*** Opening of Excerpted records ***
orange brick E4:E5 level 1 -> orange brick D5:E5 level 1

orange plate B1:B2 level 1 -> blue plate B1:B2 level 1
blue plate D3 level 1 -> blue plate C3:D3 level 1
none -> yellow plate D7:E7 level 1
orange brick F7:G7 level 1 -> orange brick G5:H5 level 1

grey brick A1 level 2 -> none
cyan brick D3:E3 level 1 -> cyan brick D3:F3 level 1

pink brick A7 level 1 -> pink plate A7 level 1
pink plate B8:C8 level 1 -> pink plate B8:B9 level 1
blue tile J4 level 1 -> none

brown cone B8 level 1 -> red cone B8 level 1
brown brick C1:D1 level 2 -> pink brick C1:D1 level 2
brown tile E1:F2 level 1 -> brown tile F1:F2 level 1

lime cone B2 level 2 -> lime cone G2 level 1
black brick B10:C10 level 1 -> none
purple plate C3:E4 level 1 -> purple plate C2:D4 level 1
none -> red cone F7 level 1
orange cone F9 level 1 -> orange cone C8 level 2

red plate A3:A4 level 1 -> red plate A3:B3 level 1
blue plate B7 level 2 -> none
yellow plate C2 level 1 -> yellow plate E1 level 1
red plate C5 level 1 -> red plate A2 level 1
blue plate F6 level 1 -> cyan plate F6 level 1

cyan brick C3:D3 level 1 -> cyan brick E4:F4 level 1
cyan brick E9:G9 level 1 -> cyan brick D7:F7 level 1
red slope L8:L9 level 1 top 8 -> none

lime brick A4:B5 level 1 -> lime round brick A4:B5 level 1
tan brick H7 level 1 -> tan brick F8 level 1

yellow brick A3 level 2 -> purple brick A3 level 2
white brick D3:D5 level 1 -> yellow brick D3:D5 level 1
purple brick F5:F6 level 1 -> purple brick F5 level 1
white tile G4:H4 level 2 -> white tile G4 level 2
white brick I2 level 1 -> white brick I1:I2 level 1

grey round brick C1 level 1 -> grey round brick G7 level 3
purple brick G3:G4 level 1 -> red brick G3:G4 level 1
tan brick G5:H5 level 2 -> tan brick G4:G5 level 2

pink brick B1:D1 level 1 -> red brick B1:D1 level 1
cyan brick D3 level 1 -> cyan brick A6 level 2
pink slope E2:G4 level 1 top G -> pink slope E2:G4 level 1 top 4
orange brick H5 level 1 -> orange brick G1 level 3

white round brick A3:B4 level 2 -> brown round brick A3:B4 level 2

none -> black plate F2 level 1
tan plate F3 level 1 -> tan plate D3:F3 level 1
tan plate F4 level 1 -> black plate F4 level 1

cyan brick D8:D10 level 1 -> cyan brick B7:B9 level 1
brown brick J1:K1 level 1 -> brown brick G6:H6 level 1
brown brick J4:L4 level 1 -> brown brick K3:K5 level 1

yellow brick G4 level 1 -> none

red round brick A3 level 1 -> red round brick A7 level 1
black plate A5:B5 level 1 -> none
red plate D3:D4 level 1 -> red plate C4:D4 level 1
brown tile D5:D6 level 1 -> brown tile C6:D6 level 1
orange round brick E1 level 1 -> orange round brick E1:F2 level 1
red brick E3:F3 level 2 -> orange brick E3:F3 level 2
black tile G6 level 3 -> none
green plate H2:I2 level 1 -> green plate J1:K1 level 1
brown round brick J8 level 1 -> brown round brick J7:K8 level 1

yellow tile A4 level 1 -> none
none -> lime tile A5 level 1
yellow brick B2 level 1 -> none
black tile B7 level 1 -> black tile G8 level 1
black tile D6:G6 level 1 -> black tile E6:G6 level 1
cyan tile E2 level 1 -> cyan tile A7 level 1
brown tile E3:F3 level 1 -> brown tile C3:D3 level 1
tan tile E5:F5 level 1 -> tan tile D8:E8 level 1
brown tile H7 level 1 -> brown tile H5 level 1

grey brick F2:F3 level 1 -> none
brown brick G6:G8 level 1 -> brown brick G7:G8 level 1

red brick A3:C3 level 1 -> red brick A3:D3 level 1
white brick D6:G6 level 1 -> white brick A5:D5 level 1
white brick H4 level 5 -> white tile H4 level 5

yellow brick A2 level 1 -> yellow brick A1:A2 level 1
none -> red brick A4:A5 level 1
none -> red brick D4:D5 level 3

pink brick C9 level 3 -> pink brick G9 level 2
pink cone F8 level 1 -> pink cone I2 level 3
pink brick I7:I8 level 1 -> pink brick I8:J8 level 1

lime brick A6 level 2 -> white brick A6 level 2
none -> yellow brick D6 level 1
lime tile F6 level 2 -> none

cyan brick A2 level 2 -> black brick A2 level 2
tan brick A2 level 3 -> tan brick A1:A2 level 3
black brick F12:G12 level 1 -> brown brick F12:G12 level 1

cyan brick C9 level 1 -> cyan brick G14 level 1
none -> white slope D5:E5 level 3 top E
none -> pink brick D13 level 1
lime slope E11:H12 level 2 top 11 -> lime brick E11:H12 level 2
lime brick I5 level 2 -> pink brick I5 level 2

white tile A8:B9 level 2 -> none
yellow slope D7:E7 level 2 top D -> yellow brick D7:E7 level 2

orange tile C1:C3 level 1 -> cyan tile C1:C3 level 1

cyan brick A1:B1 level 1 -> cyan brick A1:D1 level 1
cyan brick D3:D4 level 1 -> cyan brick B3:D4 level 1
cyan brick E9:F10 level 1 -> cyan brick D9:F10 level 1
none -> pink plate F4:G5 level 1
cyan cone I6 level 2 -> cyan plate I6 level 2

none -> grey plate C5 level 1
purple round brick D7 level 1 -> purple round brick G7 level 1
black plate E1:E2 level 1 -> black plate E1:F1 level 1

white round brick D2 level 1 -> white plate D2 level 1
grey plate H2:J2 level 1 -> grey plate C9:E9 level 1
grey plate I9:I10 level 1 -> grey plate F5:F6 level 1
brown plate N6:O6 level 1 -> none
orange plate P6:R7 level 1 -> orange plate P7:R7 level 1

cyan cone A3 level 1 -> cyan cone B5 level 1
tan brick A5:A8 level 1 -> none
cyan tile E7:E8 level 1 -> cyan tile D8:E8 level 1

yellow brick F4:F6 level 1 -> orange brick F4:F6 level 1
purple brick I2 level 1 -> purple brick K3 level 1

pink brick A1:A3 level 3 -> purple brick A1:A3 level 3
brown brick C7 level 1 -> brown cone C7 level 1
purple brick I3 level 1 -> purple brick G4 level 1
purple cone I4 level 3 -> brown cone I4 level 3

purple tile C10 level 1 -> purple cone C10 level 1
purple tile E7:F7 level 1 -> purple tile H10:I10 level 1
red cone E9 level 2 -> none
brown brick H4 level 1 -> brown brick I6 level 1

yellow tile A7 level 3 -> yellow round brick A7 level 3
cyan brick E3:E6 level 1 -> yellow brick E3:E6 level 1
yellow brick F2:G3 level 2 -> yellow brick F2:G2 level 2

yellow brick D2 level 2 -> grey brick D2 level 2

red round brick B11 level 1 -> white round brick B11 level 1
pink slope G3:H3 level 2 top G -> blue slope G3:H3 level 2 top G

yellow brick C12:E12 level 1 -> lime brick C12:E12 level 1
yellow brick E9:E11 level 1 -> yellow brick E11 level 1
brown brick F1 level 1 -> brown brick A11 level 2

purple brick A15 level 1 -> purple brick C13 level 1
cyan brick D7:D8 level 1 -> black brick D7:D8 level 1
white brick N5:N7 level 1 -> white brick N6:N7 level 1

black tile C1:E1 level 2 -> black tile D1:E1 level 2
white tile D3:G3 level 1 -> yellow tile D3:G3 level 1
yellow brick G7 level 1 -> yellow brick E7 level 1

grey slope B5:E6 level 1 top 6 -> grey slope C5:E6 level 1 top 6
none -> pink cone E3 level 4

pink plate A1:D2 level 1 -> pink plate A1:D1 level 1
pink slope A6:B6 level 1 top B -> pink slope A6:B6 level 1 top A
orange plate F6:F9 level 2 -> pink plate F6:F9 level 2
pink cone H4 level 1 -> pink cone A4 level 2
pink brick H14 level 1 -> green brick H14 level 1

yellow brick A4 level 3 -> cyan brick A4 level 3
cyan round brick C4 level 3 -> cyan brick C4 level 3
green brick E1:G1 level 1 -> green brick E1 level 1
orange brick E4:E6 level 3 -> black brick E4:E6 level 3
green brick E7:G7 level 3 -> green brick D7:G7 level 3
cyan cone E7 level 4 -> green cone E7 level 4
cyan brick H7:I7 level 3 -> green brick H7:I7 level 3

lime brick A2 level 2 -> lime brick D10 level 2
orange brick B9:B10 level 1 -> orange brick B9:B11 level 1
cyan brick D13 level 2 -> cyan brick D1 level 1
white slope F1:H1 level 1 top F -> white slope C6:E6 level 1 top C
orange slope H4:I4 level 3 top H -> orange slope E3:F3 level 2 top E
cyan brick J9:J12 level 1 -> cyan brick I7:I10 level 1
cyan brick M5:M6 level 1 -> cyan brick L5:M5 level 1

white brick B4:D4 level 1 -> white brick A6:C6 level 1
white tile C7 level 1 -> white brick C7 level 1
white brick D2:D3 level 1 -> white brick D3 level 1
*** Close of Excerpted records ***
**Work item**
From the material above, retype precisely the lines between the line holding "cyan brick D8:D10" and the line holding "lime brick A6", inclusive, and nothing beyond them.

**Reply**
cyan brick D8:D10 level 1 -> cyan brick B7:B9 level 1
brown brick J1:K1 level 1 -> brown brick G6:H6 level 1
brown brick J4:L4 level 1 -> brown brick K3:K5 level 1

yellow brick G4 level 1 -> none

red round brick A3 level 1 -> red round brick A7 level 1
black plate A5:B5 level 1 -> none
red plate D3:D4 level 1 -> red plate C4:D4 level 1
brown tile D5:D6 level 1 -> brown tile C6:D6 level 1
orange round brick E1 level 1 -> orange round brick E1:F2 level 1
red brick E3:F3 level 2 -> orange brick E3:F3 level 2
black tile G6 level 3 -> none
green plate H2:I2 level 1 -> green plate J1:K1 level 1
brown round brick J8 level 1 -> brown round brick J7:K8 level 1

yellow tile A4 level 1 -> none
none -> lime tile A5 level 1
yellow brick B2 level 1 -> none
black tile B7 level 1 -> black tile G8 level 1
black tile D6:G6 level 1 -> black tile E6:G6 level 1
cyan tile E2 level 1 -> cyan tile A7 level 1
brown tile E3:F3 level 1 -> brown tile C3:D3 level 1
tan tile E5:F5 level 1 -> tan tile D8:E8 level 1
brown tile H7 level 1 -> brown tile H5 level 1

grey brick F2:F3 level 1 -> none
brown brick G6:G8 level 1 -> brown brick G7:G8 level 1

red brick A3:C3 level 1 -> red brick A3:D3 level 1
white brick D6:G6 level 1 -> white brick A5:D5 level 1
white brick H4 level 5 -> white tile H4 level 5

yellow brick A2 level 1 -> yellow brick A1:A2 level 1
none -> red brick A4:A5 level 1
none -> red brick D4:D5 level 3

pink brick C9 level 3 -> pink brick G9 level 2
pink cone F8 level 1 -> pink cone I2 level 3
pink brick I7:I8 level 1 -> pink brick I8:J8 level 1

lime brick A6 level 2 -> white brick A6 level 2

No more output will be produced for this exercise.